Return the lines below exactly, please, from the one containing "(342, 340) = (554, 319): white" through the last one, both included, and leave out any pictures.

▼▼▼

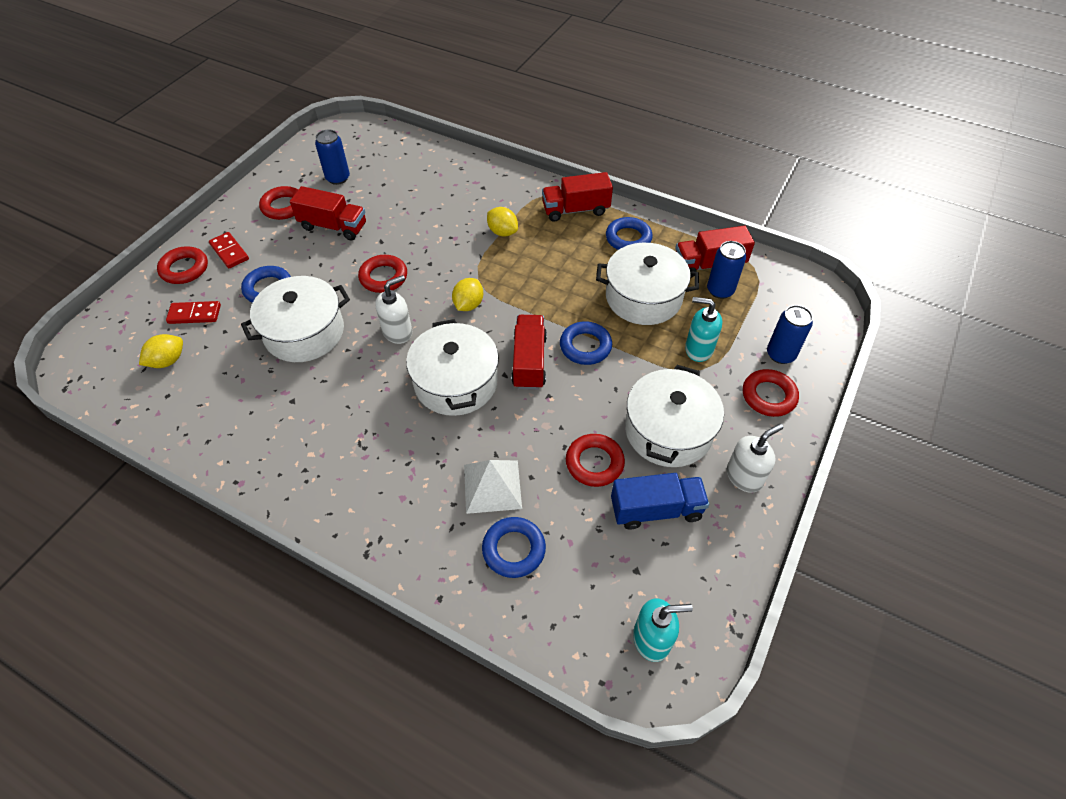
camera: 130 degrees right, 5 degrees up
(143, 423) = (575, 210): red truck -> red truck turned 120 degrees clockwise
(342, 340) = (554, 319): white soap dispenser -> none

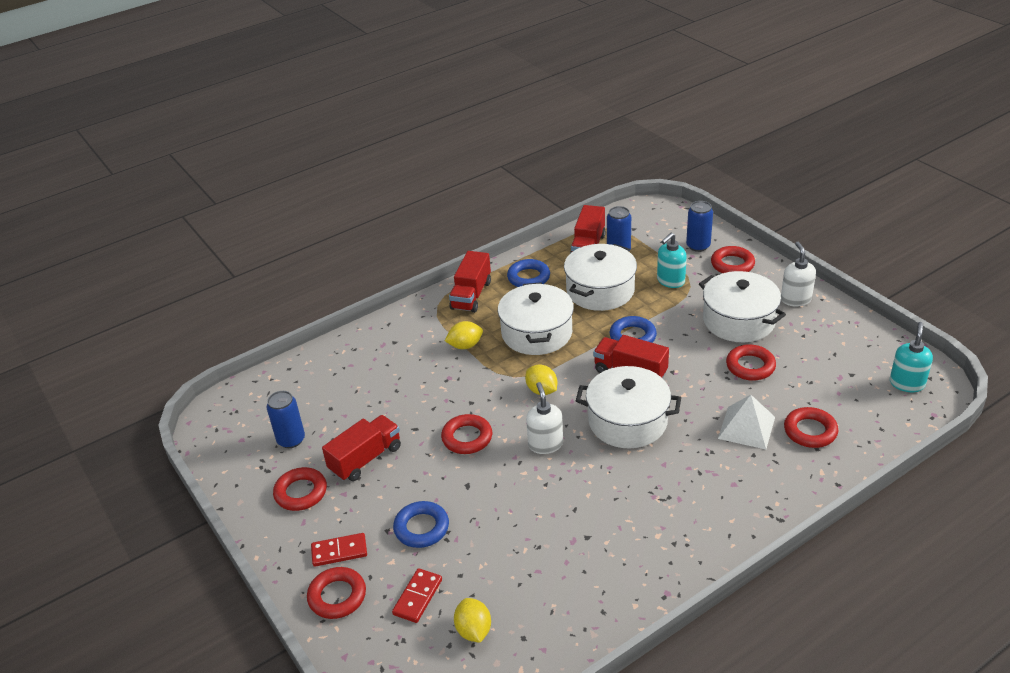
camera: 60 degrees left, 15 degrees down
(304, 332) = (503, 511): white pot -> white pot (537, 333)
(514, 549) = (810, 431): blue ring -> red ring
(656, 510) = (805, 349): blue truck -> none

▲▲▲

#### [Reply to the task]
(342, 340) = (554, 319): white soap dispenser -> none

camera: 60 degrees left, 15 degrees down
(304, 332) = (503, 511): white pot -> white pot (537, 333)
(514, 549) = (810, 431): blue ring -> red ring
(656, 510) = (805, 349): blue truck -> none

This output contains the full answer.